TO DO »
Find the line containing "green hexagon: (215, 123)" in the data below and repeat it, along with all later lines, exactly through the last one.

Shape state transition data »
......

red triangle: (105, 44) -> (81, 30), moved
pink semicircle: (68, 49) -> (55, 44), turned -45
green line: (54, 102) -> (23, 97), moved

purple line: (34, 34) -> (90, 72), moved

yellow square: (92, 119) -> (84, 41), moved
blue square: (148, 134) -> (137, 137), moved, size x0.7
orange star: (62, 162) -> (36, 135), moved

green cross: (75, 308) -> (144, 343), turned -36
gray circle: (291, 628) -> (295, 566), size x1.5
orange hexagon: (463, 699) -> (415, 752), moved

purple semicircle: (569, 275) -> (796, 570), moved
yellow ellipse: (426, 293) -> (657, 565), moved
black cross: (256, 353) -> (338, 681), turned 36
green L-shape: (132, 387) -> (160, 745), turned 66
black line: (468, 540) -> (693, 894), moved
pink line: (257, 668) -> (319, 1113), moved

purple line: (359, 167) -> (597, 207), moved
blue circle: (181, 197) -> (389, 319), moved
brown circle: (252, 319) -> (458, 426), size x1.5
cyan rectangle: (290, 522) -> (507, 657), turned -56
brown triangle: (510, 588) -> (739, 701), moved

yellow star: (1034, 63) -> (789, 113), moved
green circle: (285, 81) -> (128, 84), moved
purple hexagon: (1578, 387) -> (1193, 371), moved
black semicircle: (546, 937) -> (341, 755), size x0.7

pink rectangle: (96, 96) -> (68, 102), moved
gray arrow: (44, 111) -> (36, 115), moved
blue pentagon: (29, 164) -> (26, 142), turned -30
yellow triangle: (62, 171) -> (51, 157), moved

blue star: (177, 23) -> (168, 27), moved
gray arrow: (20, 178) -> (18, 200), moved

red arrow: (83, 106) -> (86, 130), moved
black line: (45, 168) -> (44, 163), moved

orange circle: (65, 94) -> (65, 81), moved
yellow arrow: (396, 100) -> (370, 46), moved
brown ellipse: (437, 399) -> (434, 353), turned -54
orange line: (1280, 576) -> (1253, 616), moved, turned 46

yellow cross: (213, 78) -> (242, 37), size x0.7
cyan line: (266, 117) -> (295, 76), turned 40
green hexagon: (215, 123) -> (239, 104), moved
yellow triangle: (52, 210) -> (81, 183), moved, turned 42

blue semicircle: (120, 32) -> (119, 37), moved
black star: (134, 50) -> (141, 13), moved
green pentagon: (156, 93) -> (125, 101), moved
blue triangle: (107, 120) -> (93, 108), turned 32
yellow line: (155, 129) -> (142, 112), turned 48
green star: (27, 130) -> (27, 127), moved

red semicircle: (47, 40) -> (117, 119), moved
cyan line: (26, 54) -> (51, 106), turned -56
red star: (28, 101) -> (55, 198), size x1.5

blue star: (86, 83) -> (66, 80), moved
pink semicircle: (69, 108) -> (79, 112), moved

......

YOUR SOLUTION »
green hexagon: (215, 123) -> (239, 104), moved
yellow triangle: (52, 210) -> (81, 183), moved, turned 42

blue semicircle: (120, 32) -> (119, 37), moved
black star: (134, 50) -> (141, 13), moved
green pentagon: (156, 93) -> (125, 101), moved
blue triangle: (107, 120) -> (93, 108), turned 32
yellow line: (155, 129) -> (142, 112), turned 48
green star: (27, 130) -> (27, 127), moved

red semicircle: (47, 40) -> (117, 119), moved
cyan line: (26, 54) -> (51, 106), turned -56
red star: (28, 101) -> (55, 198), size x1.5

blue star: (86, 83) -> (66, 80), moved
pink semicircle: (69, 108) -> (79, 112), moved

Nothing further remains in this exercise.